[Dataset entries]
--
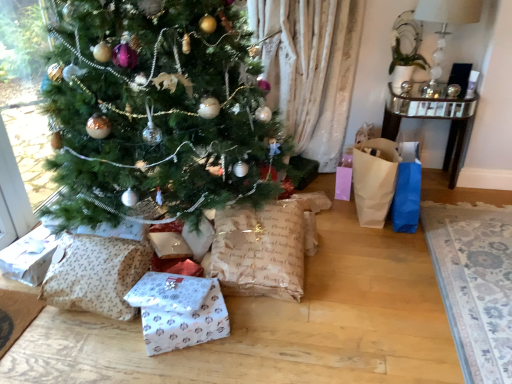
Question: In terms of size, does white fabric lampshade at upper right appear bigger or smaller than patterned paper sack at lower left, the 2th sack in the right-to-left sequence?

Choices:
 (A) small
 (B) big

Answer: (B)

Question: Considering the positions of white fabric lampshade at upper right and patterned paper sack at lower left, the 2th sack in the right-to-left sequence, in the image, is white fabric lampshade at upper right wider or thinner than patterned paper sack at lower left, the 2th sack in the right-to-left sequence,?

Choices:
 (A) wide
 (B) thin

Answer: (A)

Question: Considering the real-world distances, which object is farthest from the white paper gift at lower center?

Choices:
 (A) patterned paper sack at lower left, the first sack when ordered from left to right
 (B) green matte christmas tree at center
 (C) white fabric lampshade at upper right
 (D) burlap paper sack at lower center, the second sack in the left-to-right sequence
 (E) brown paper bag at right

Answer: (C)

Question: Estimate the real-world distances between objects in this image. Which object is farther from the green matte christmas tree at center?

Choices:
 (A) white paper gift at lower center
 (B) white fabric lampshade at upper right
 (C) brown paper bag at right
 (D) patterned paper sack at lower left, the 2th sack in the right-to-left sequence
 (E) burlap paper sack at lower center, arranged as the first sack when viewed from the right

Answer: (B)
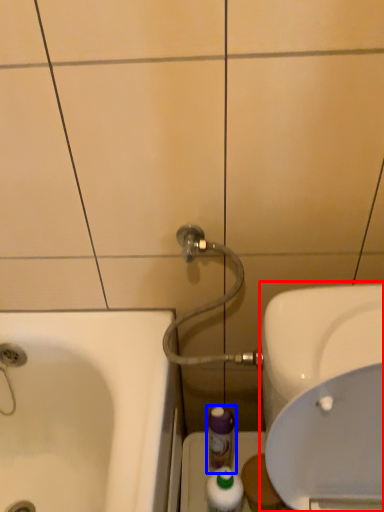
--
### Exercise prompt
Reproduce the data above with every "lampshade" replaced by "lamp shade" and everything else unchanged, leaving out the pictures.

### Task result
Question: In terms of size, does white fabric lamp shade at upper right appear bigger or smaller than patterned paper sack at lower left, the 2th sack in the right-to-left sequence?

Choices:
 (A) small
 (B) big

Answer: (B)

Question: Considering the positions of white fabric lamp shade at upper right and patterned paper sack at lower left, the 2th sack in the right-to-left sequence, in the image, is white fabric lamp shade at upper right wider or thinner than patterned paper sack at lower left, the 2th sack in the right-to-left sequence,?

Choices:
 (A) wide
 (B) thin

Answer: (A)

Question: Considering the real-world distances, which object is farthest from the white paper gift at lower center?

Choices:
 (A) patterned paper sack at lower left, the first sack when ordered from left to right
 (B) green matte christmas tree at center
 (C) white fabric lamp shade at upper right
 (D) burlap paper sack at lower center, the second sack in the left-to-right sequence
 (E) brown paper bag at right

Answer: (C)

Question: Estimate the real-world distances between objects in this image. Which object is farther from the green matte christmas tree at center?

Choices:
 (A) white paper gift at lower center
 (B) white fabric lamp shade at upper right
 (C) brown paper bag at right
 (D) patterned paper sack at lower left, the 2th sack in the right-to-left sequence
 (E) burlap paper sack at lower center, arranged as the first sack when viewed from the right

Answer: (B)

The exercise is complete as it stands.